··· EXERCISE DATA

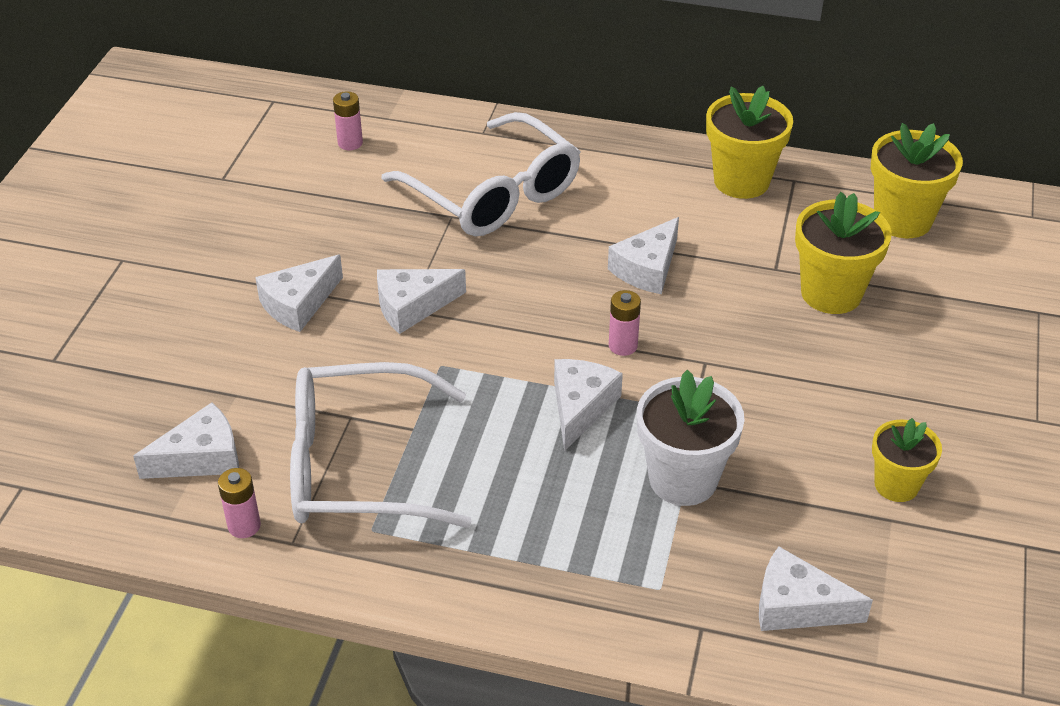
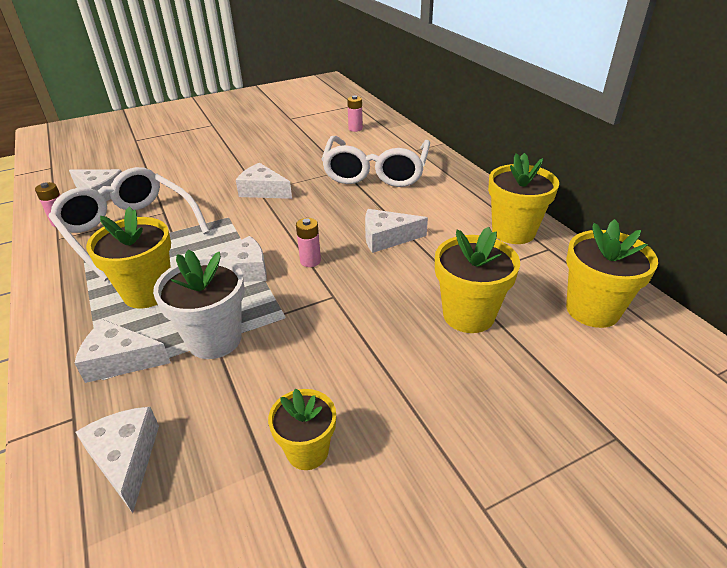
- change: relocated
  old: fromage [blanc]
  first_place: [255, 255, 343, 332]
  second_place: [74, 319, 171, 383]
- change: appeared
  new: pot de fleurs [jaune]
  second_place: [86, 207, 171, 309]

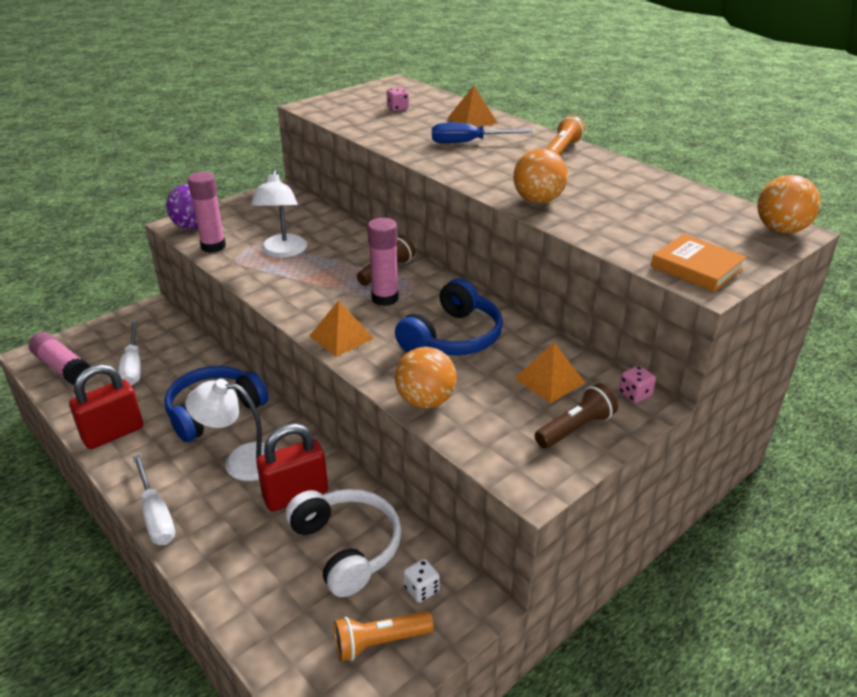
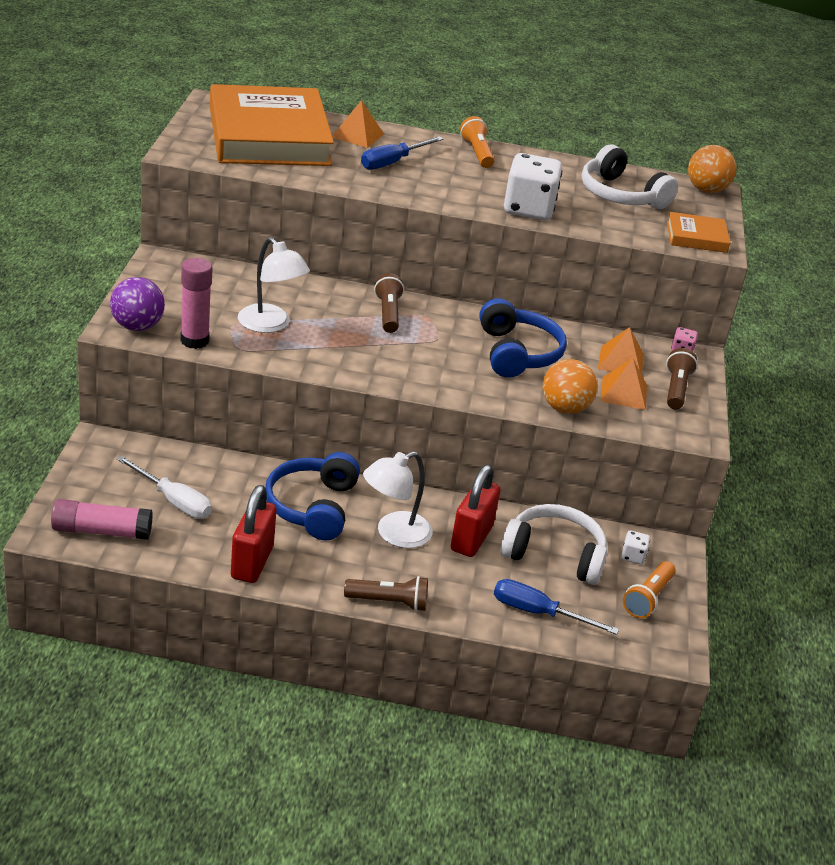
- change: exchanged
  old: dé [rose]
  new: livre [orange]
  first_place: [387, 87, 409, 111]
  second_place: [210, 84, 334, 166]
- change: exchanged
  old: tournevis [blanc]
  new: lampe de poche [marron]
  first_place: [133, 454, 175, 545]
  second_place: [344, 576, 428, 611]
- change: appeared
  new: tournevis [bleu]
  second_place: [494, 579, 619, 635]
- change: exchanged
  old: balle [orange]
  new: dé [blanc]
  first_place: [513, 148, 568, 204]
  second_place: [504, 153, 562, 220]
- change: appeared
  new: casque audio [blanc]
  second_place: [582, 144, 678, 209]
- change: relocated
  old: pyramide [orange]
  first_place: [310, 300, 374, 357]
  second_place: [601, 358, 647, 410]
- change: missing
  old: bâton de colle [rose]
  first_place: [367, 218, 399, 306]

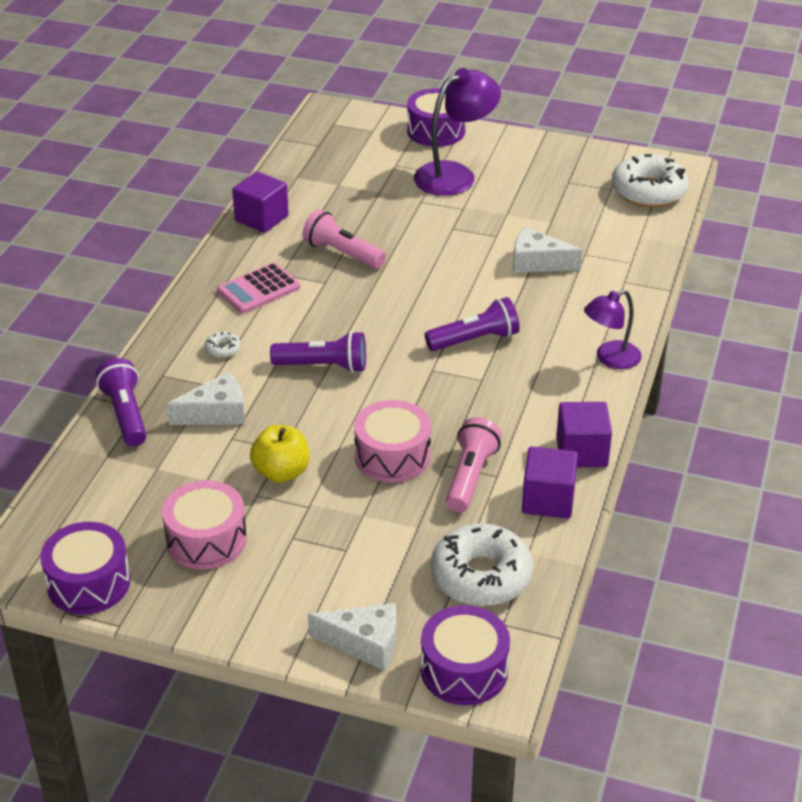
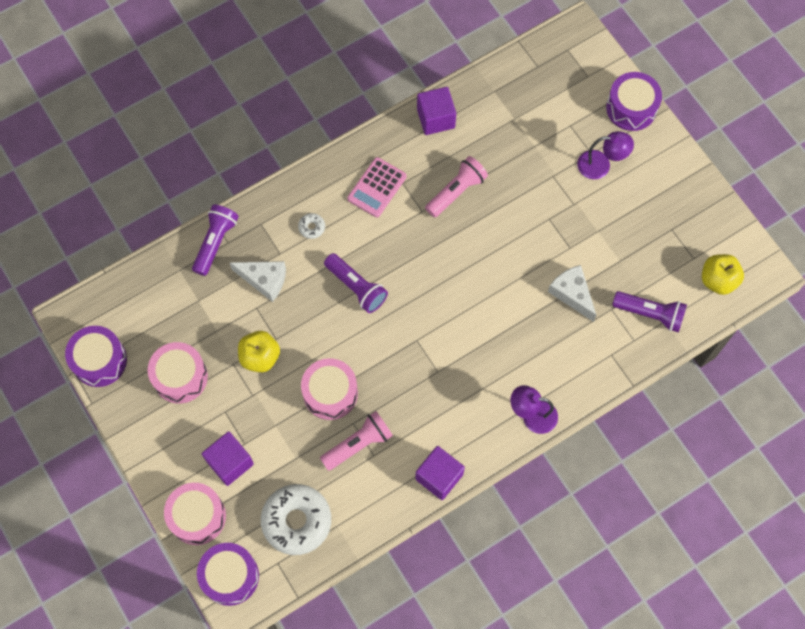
- change: exchanged
  old: fromage [blanc]
  new: tambour [rose]
  first_place: [308, 603, 396, 671]
  second_place: [164, 483, 226, 545]
- change: relocated
  old: cube [violet]
  first_place: [522, 446, 578, 519]
  second_place: [202, 431, 254, 486]
- change: spun
  old: calculatrice [rose]
  first_place: [217, 262, 300, 313]
  second_place: [347, 157, 407, 218]
  degrees: -60
- change: spun
  old: lampe de poche [rose]
  first_place: [302, 209, 386, 269]
  second_place: [425, 156, 488, 218]
  degrees: 60
- change: size
  old: lampe [violet]
  first_place: [414, 68, 501, 196]
  second_place: [577, 131, 634, 179]
  factor: 0.63
- change: relocated
  old: lampe de poche [violet]
  first_place: [425, 297, 520, 351]
  second_place: [612, 291, 687, 333]
- change: exchanged
  old: beignet [blanc]
  new: pomme [jaune]
  first_place: [612, 154, 689, 207]
  second_place: [702, 254, 744, 295]

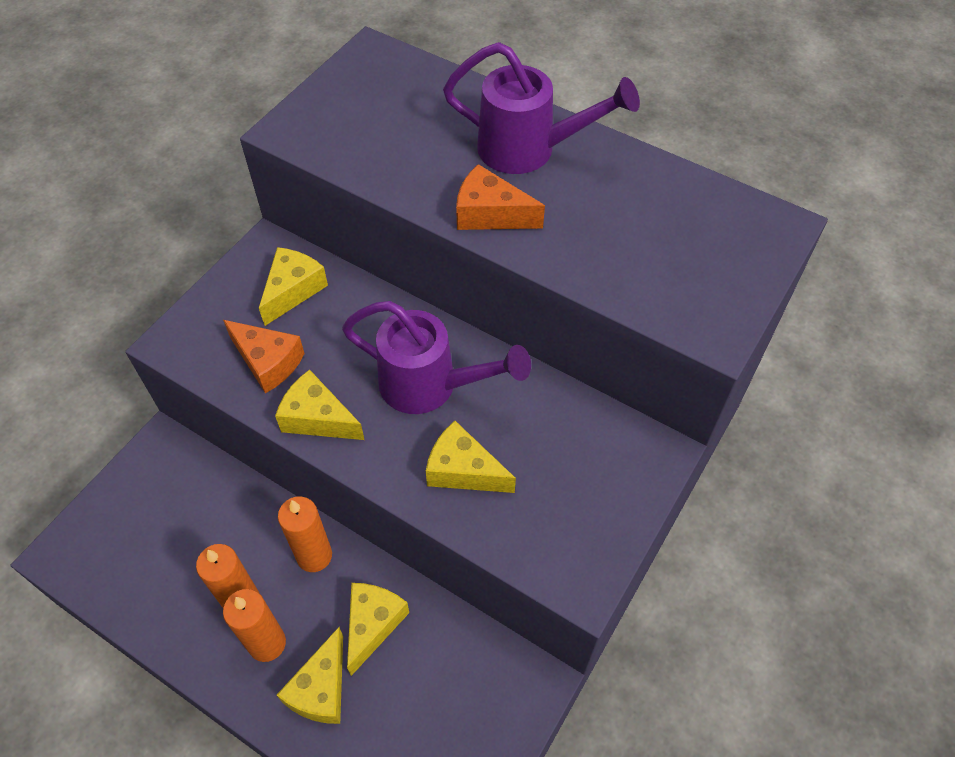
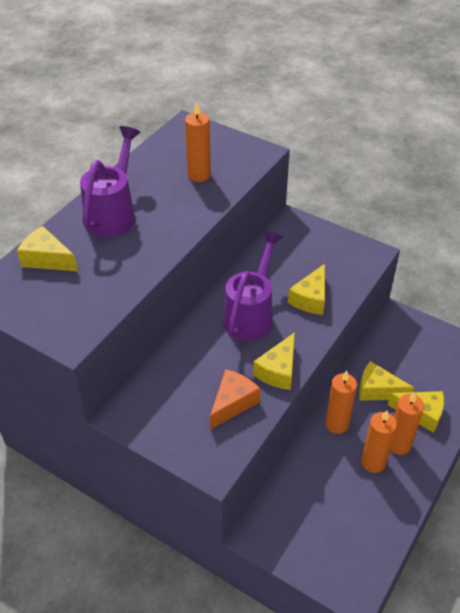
- change: relocated
  old: fromage [jaune]
  first_place: [259, 247, 328, 326]
  second_place: [17, 226, 78, 271]
- change: appeared
  new: bougie [orange]
  second_place: [185, 101, 211, 182]
- change: missing
  old: fromage [orange]
  first_place: [456, 164, 545, 230]

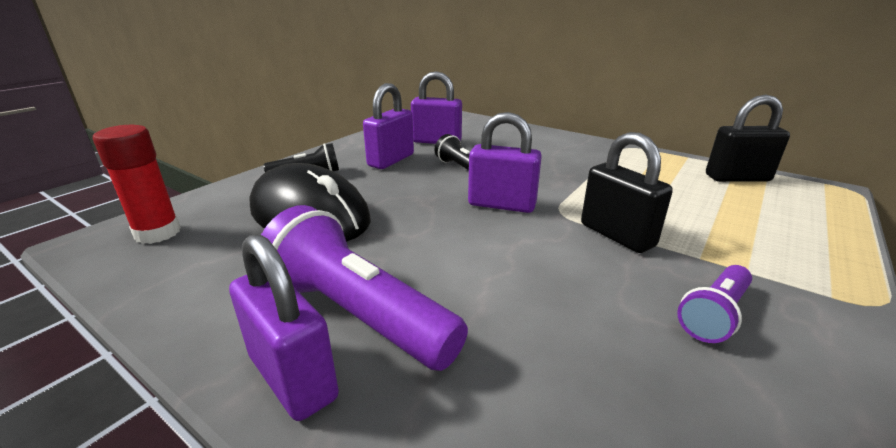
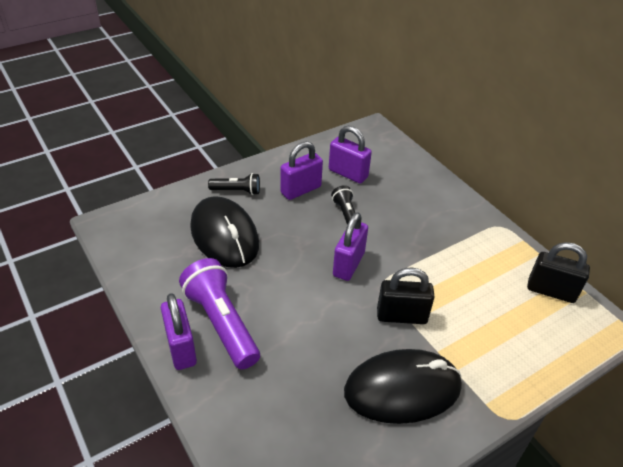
- change: spun
  old: cadenas [violet]
  first_place: [468, 112, 542, 213]
  second_place: [333, 212, 368, 281]
  degrees: 75
- change: exchanged
  old: lampe de poche [violet]
  new: souris [noir]
  first_place: [677, 265, 752, 343]
  second_place: [344, 349, 462, 424]
- change: spun
  old: cadenas [noir]
  first_place: [581, 132, 673, 253]
  second_place: [377, 267, 435, 324]
  degrees: -75
- change: missing
  old: bâton de colle [rouge]
  first_place: [92, 125, 181, 244]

······

- [TASK DESCRIPTION]: A word-for-word copy of the listing is the goal; keep every picture out of it.

- [RESULT OF THE EXERCISE]:
- change: relocated
  old: fromage [blanc]
  first_place: [255, 255, 343, 332]
  second_place: [74, 319, 171, 383]
- change: appeared
  new: pot de fleurs [jaune]
  second_place: [86, 207, 171, 309]

- change: exchanged
  old: dé [rose]
  new: livre [orange]
  first_place: [387, 87, 409, 111]
  second_place: [210, 84, 334, 166]
- change: exchanged
  old: tournevis [blanc]
  new: lampe de poche [marron]
  first_place: [133, 454, 175, 545]
  second_place: [344, 576, 428, 611]
- change: appeared
  new: tournevis [bleu]
  second_place: [494, 579, 619, 635]
- change: exchanged
  old: balle [orange]
  new: dé [blanc]
  first_place: [513, 148, 568, 204]
  second_place: [504, 153, 562, 220]
- change: appeared
  new: casque audio [blanc]
  second_place: [582, 144, 678, 209]
- change: relocated
  old: pyramide [orange]
  first_place: [310, 300, 374, 357]
  second_place: [601, 358, 647, 410]
- change: missing
  old: bâton de colle [rose]
  first_place: [367, 218, 399, 306]

- change: exchanged
  old: fromage [blanc]
  new: tambour [rose]
  first_place: [308, 603, 396, 671]
  second_place: [164, 483, 226, 545]
- change: relocated
  old: cube [violet]
  first_place: [522, 446, 578, 519]
  second_place: [202, 431, 254, 486]
- change: spun
  old: calculatrice [rose]
  first_place: [217, 262, 300, 313]
  second_place: [347, 157, 407, 218]
  degrees: -60
- change: spun
  old: lampe de poche [rose]
  first_place: [302, 209, 386, 269]
  second_place: [425, 156, 488, 218]
  degrees: 60
- change: size
  old: lampe [violet]
  first_place: [414, 68, 501, 196]
  second_place: [577, 131, 634, 179]
  factor: 0.63
- change: relocated
  old: lampe de poche [violet]
  first_place: [425, 297, 520, 351]
  second_place: [612, 291, 687, 333]
- change: exchanged
  old: beignet [blanc]
  new: pomme [jaune]
  first_place: [612, 154, 689, 207]
  second_place: [702, 254, 744, 295]

- change: relocated
  old: fromage [jaune]
  first_place: [259, 247, 328, 326]
  second_place: [17, 226, 78, 271]
- change: appeared
  new: bougie [orange]
  second_place: [185, 101, 211, 182]
- change: missing
  old: fromage [orange]
  first_place: [456, 164, 545, 230]

- change: spun
  old: cadenas [violet]
  first_place: [468, 112, 542, 213]
  second_place: [333, 212, 368, 281]
  degrees: 75
- change: exchanged
  old: lampe de poche [violet]
  new: souris [noir]
  first_place: [677, 265, 752, 343]
  second_place: [344, 349, 462, 424]
- change: spun
  old: cadenas [noir]
  first_place: [581, 132, 673, 253]
  second_place: [377, 267, 435, 324]
  degrees: -75
- change: missing
  old: bâton de colle [rouge]
  first_place: [92, 125, 181, 244]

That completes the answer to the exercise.